■ Dataset excerpts ■
==============================
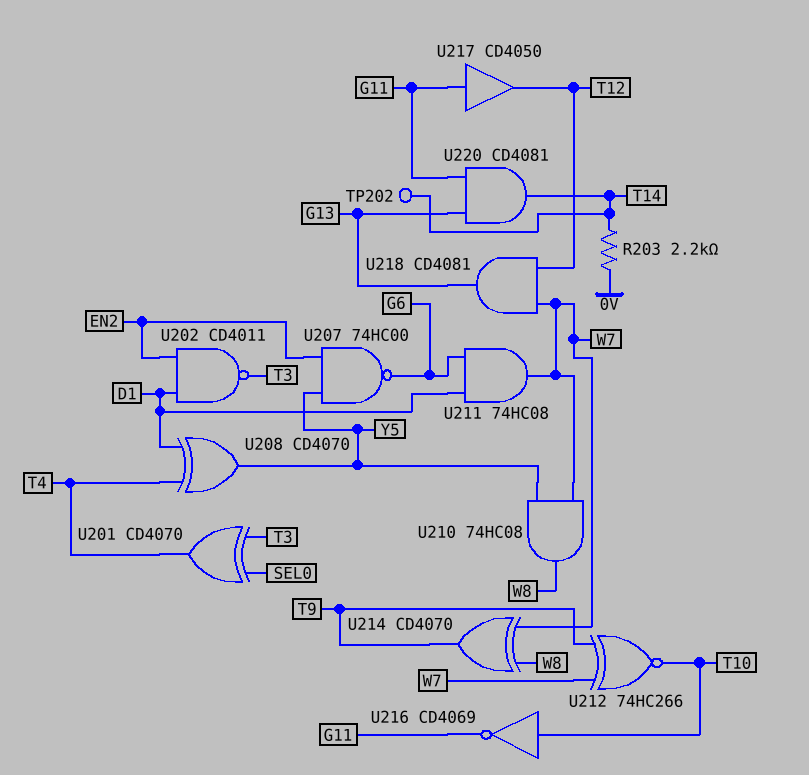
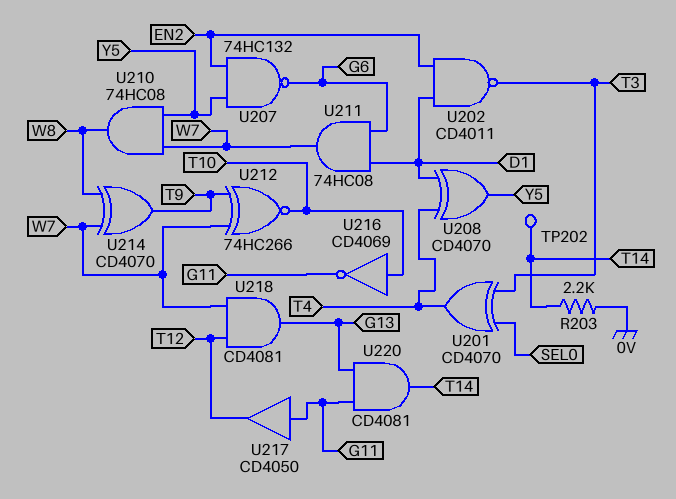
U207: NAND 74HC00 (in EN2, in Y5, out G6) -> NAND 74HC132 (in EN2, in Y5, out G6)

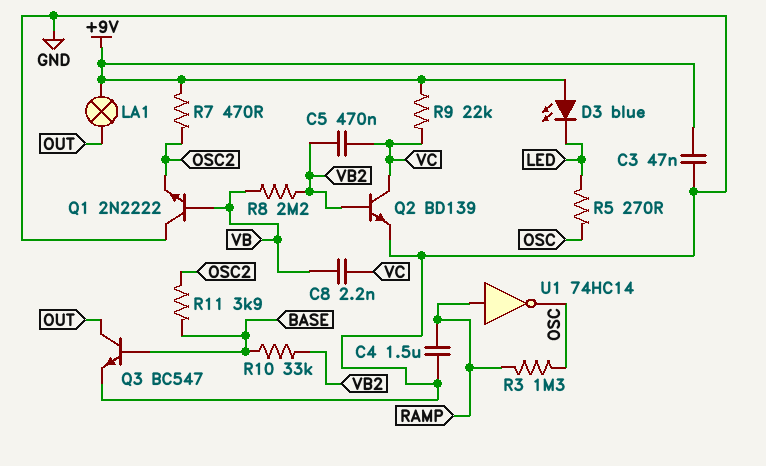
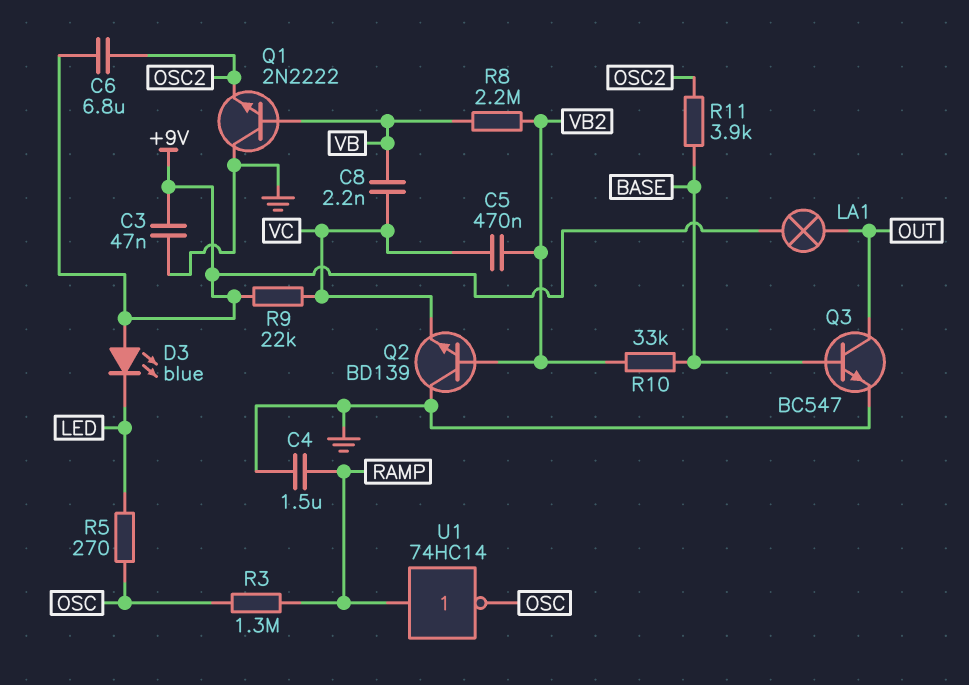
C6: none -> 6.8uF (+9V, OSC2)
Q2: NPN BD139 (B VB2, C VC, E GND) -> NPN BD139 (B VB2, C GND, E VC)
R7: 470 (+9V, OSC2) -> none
==============================
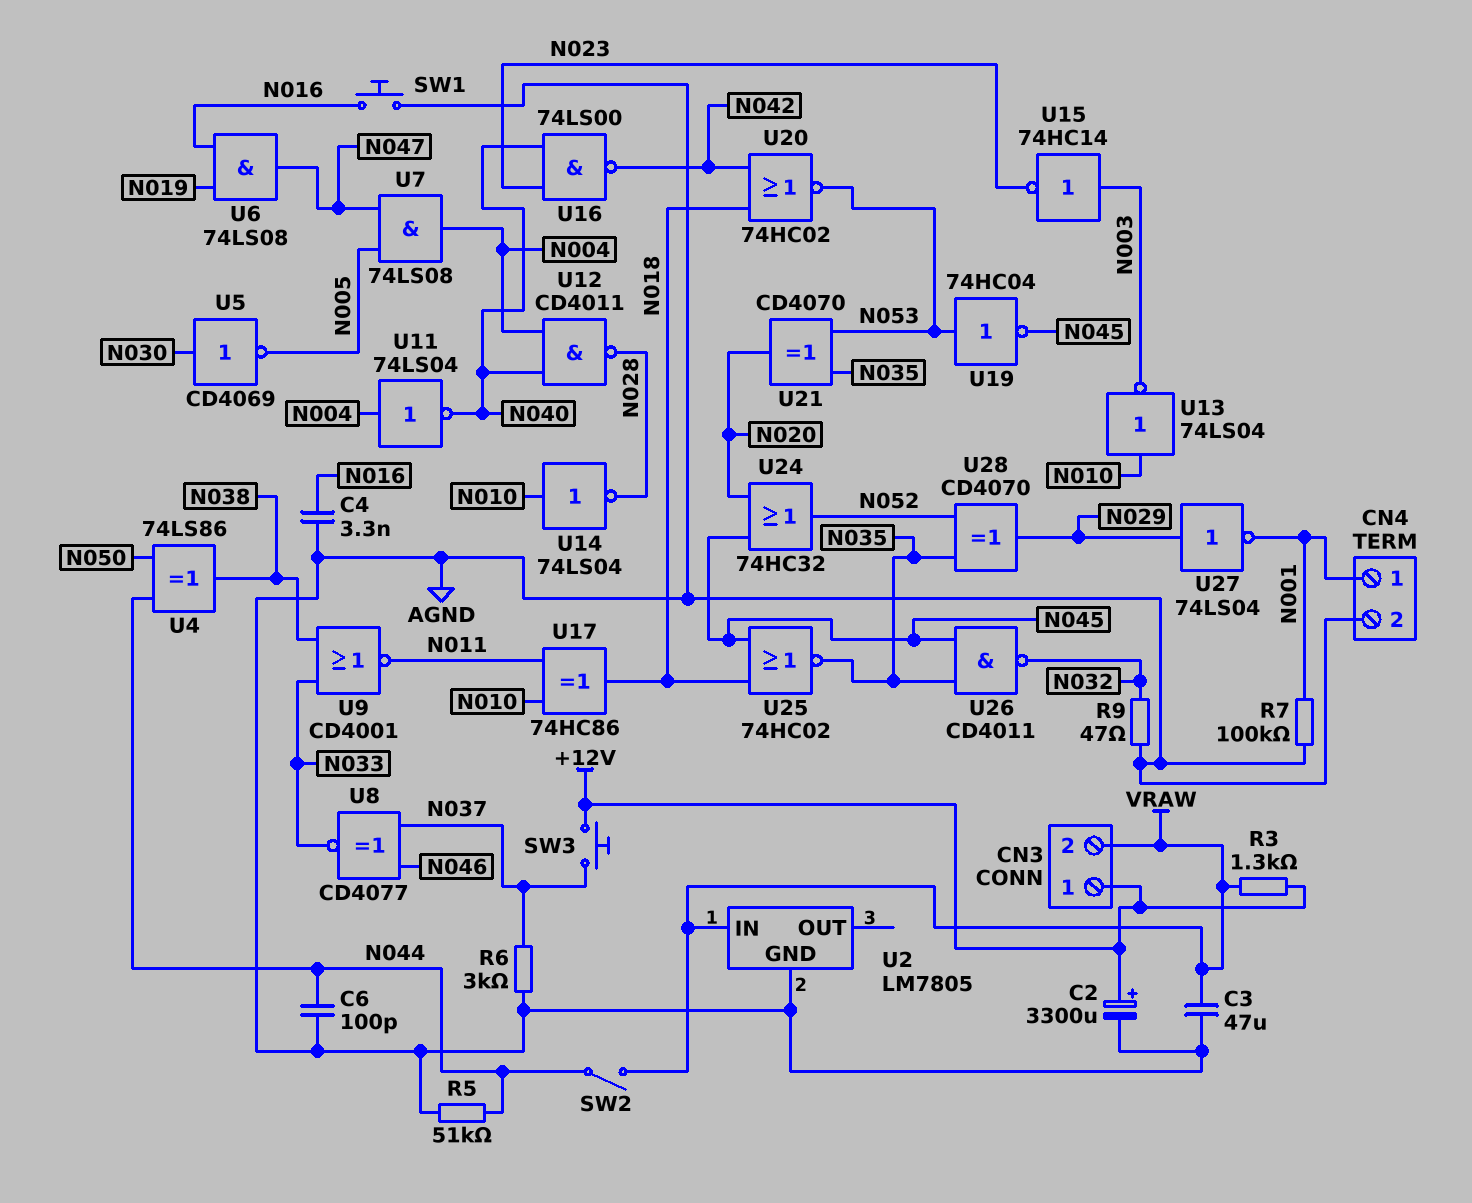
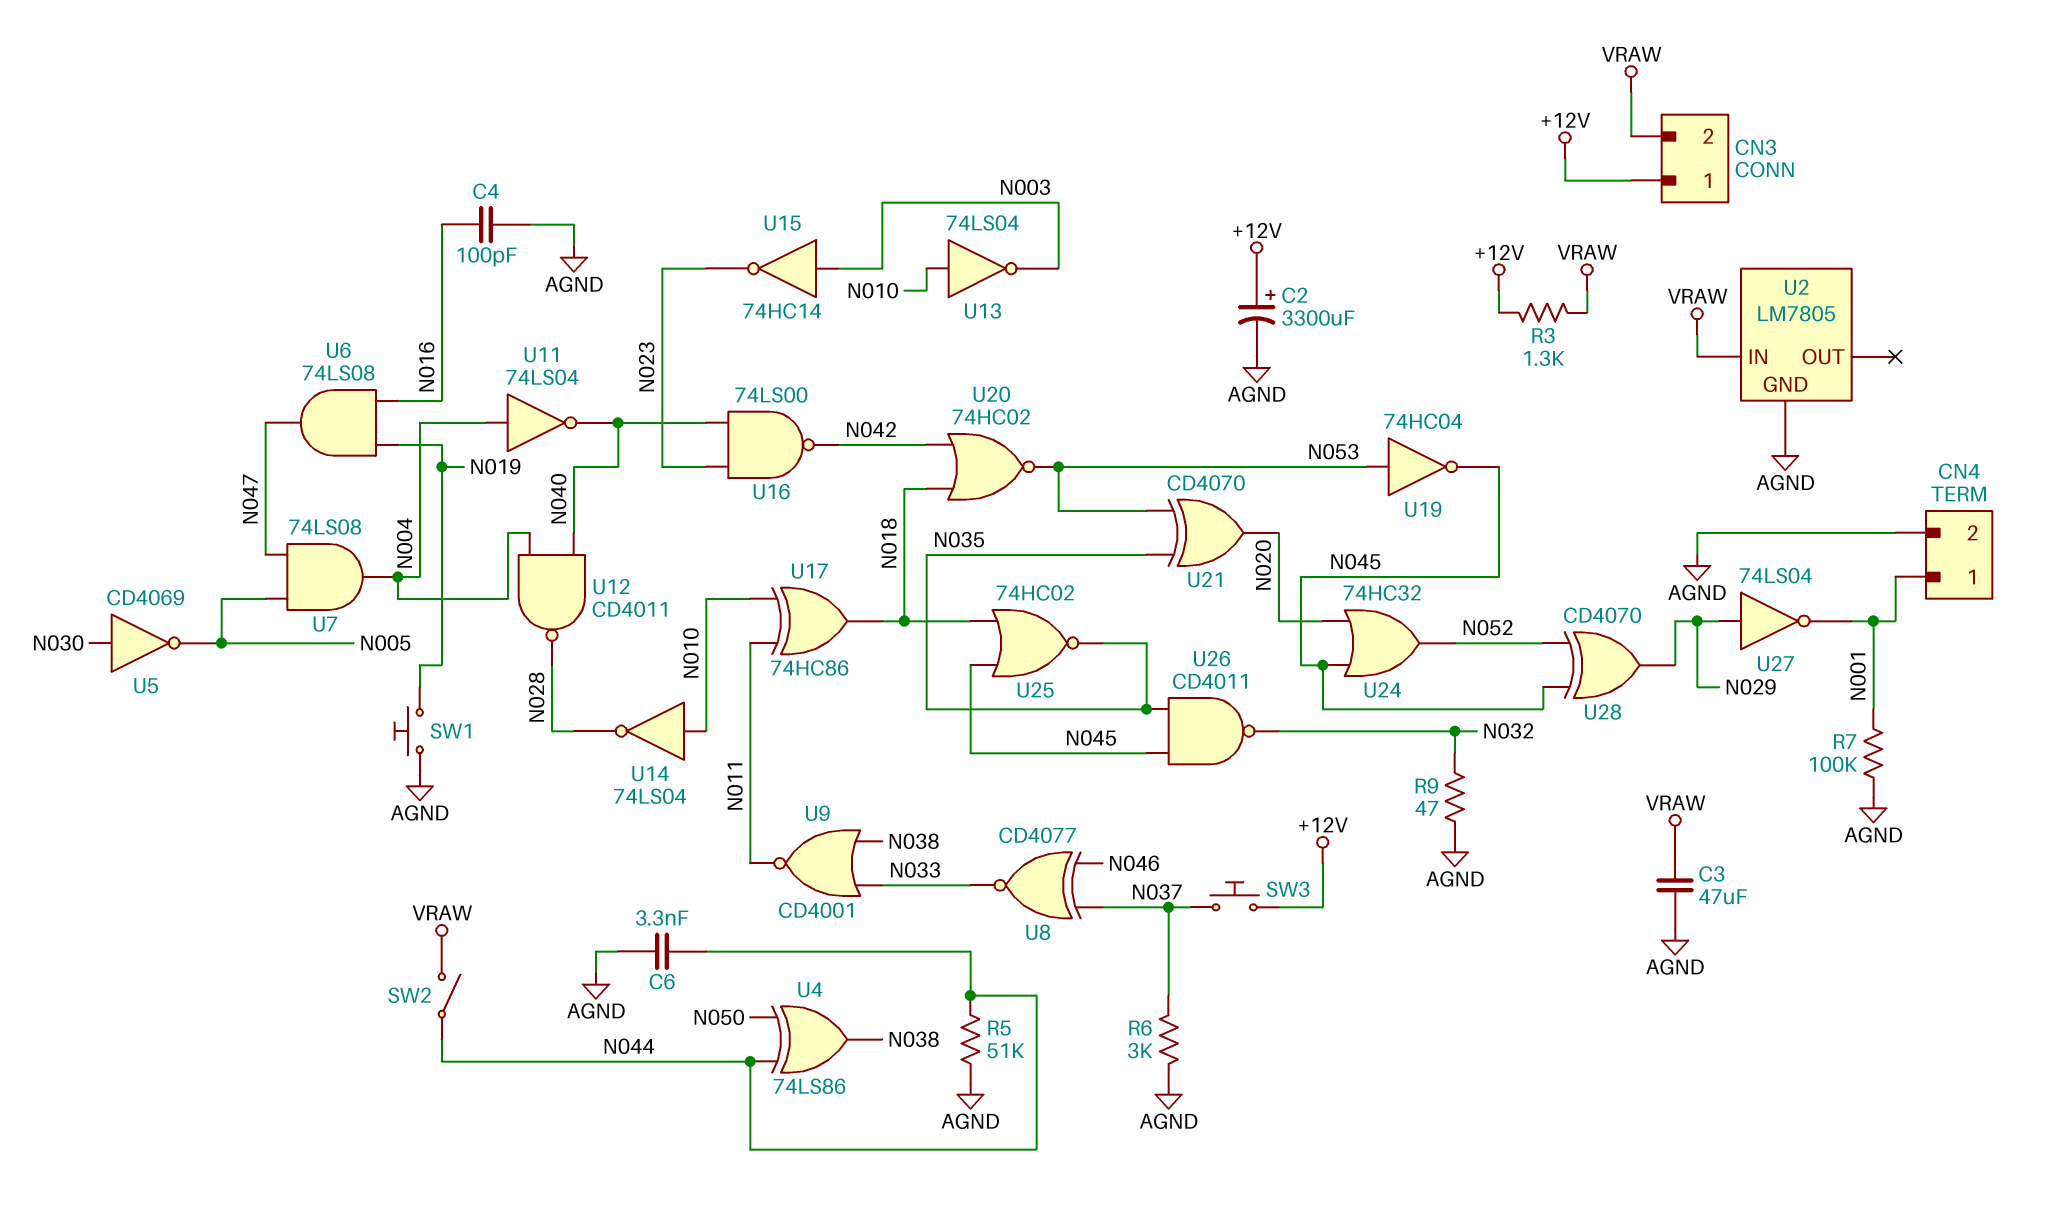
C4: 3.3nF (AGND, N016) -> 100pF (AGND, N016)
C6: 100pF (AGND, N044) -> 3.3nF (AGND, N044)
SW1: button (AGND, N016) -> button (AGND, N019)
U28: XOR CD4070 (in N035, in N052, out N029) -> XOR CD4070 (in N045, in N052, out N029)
==============================
The lines above, starting at the one with "Q2: NPN BD139" and ending at the one with "R7: 470 (+9V, OSC2) -> none", are the only ones to return, exactly as written.

Q2: NPN BD139 (B VB2, C VC, E GND) -> NPN BD139 (B VB2, C GND, E VC)
R7: 470 (+9V, OSC2) -> none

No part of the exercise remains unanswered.